◆ **TASK ITEM**:
Every record shown below is to be output exactly.

(Dataset records)
________________

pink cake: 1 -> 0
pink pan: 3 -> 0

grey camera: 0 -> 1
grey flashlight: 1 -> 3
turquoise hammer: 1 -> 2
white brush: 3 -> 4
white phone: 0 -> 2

________________

◆ **SOLUTION TO THE EXERCISE**:
pink cake: 1 -> 0
pink pan: 3 -> 0

grey camera: 0 -> 1
grey flashlight: 1 -> 3
turquoise hammer: 1 -> 2
white brush: 3 -> 4
white phone: 0 -> 2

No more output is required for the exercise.